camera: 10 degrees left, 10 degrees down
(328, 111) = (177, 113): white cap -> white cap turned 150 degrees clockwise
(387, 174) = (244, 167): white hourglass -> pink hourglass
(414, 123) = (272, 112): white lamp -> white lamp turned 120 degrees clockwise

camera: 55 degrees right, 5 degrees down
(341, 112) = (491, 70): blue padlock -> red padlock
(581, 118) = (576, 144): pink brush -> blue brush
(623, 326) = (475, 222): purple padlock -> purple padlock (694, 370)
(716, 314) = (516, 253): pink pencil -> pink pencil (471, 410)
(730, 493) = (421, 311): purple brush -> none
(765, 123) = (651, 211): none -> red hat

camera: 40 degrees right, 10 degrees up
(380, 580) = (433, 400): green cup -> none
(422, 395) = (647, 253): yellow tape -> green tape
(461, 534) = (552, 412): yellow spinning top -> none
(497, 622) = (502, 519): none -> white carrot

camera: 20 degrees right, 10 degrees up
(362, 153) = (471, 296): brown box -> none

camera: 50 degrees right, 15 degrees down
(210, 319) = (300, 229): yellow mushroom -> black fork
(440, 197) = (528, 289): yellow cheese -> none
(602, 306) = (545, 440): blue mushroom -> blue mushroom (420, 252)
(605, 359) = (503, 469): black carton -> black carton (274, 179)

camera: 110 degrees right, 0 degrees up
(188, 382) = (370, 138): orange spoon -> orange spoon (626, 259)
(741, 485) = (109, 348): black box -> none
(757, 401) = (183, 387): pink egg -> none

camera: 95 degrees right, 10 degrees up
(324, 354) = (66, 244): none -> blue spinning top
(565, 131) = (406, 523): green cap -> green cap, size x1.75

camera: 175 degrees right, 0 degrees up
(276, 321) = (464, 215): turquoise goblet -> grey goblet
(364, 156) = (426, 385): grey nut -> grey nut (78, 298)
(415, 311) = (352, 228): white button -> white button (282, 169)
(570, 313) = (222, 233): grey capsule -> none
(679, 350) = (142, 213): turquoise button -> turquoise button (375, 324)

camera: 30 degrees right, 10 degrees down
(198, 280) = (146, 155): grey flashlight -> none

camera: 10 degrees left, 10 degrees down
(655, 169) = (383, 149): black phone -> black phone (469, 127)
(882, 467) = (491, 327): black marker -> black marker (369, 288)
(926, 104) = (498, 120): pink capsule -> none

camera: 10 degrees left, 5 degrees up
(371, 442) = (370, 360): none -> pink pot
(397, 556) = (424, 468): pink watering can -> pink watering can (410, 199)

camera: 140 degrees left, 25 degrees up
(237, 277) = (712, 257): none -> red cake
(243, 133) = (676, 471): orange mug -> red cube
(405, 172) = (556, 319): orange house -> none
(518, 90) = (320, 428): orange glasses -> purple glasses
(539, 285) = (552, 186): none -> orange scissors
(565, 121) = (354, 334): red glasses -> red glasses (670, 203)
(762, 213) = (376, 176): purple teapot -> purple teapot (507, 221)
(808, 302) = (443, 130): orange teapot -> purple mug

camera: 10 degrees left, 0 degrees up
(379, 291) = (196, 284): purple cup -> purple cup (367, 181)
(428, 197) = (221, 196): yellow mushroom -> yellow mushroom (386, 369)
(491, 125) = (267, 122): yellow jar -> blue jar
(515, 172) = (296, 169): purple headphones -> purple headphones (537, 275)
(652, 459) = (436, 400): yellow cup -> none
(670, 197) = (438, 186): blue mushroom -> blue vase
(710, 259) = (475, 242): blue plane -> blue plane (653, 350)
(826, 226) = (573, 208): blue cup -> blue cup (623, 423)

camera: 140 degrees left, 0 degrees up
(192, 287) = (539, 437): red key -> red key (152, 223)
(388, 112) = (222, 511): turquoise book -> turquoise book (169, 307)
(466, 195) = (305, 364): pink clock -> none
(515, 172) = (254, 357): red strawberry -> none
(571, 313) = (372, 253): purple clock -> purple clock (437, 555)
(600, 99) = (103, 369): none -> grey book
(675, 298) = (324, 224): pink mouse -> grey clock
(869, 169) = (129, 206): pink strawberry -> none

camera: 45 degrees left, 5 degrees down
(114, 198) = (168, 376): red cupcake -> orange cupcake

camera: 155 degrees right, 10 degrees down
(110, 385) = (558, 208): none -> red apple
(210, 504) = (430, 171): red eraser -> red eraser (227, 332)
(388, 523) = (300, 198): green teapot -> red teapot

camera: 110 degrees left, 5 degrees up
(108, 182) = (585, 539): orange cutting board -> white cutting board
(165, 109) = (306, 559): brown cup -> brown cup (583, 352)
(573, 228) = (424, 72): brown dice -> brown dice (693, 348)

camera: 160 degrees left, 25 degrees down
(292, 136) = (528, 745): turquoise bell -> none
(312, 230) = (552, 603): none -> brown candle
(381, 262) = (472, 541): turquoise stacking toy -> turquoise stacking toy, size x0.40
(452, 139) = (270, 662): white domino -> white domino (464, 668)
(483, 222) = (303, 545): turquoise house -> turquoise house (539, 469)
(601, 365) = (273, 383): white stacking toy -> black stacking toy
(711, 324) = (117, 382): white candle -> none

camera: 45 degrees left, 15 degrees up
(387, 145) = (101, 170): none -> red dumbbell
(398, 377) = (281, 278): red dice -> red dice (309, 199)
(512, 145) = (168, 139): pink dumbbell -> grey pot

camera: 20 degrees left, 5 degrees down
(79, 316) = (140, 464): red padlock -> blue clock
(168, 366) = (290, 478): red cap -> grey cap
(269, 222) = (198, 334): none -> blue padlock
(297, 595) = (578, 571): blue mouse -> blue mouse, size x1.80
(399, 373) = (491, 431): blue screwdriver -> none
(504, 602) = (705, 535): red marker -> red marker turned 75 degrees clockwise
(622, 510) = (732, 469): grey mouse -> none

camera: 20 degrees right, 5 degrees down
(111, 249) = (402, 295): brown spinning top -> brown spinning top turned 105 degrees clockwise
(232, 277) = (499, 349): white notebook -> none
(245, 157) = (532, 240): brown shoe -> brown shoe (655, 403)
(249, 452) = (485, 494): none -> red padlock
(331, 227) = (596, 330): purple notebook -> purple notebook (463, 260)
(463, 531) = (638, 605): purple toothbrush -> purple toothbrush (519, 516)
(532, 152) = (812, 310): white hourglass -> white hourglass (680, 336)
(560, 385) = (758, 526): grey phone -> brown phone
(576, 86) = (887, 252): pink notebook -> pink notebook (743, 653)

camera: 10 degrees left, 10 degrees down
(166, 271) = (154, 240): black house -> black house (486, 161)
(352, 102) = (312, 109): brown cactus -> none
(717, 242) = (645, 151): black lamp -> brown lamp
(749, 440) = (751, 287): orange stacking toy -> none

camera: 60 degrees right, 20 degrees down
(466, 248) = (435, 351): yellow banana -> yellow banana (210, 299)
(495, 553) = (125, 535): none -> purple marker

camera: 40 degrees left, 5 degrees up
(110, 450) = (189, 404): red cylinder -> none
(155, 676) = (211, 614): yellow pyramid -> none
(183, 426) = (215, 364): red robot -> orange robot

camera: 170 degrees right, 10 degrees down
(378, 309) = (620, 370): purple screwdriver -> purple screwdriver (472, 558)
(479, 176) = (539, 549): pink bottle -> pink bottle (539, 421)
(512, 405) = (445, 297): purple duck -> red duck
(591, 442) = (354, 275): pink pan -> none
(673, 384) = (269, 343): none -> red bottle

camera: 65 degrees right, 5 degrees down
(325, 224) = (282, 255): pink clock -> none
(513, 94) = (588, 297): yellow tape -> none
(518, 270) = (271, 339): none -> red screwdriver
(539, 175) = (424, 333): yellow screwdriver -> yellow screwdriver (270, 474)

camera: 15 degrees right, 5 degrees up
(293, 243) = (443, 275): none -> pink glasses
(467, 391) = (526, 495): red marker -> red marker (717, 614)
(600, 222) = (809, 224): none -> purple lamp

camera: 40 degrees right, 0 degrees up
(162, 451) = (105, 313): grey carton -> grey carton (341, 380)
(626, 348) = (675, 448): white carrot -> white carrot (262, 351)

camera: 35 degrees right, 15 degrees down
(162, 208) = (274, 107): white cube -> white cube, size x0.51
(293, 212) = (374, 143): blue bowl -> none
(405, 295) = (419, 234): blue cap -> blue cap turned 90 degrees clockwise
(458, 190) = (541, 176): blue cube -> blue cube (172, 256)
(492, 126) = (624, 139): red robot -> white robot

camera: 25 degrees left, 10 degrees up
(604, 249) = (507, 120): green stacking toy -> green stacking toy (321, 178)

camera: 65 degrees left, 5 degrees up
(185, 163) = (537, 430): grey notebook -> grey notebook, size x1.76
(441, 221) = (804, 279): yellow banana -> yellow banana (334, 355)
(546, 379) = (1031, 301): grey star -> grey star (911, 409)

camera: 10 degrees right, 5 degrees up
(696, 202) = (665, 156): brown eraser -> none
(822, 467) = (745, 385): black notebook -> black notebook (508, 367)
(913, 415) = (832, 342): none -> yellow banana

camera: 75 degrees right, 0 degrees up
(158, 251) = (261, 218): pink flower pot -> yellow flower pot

_WHAT IS NEEDED_
Output exactly one stretch of the listing: from the line containing "(293, 243) = (443, 275): none -> pink glasses" through the line containing "(293, 212) = (374, 143): blue bowl -> none", both end lines included.

_THE ANSWER_
(293, 243) = (443, 275): none -> pink glasses
(467, 391) = (526, 495): red marker -> red marker (717, 614)
(600, 222) = (809, 224): none -> purple lamp

camera: 40 degrees right, 0 degrees up
(162, 451) = (105, 313): grey carton -> grey carton (341, 380)
(626, 348) = (675, 448): white carrot -> white carrot (262, 351)

camera: 35 degrees right, 15 degrees down
(162, 208) = (274, 107): white cube -> white cube, size x0.51
(293, 212) = (374, 143): blue bowl -> none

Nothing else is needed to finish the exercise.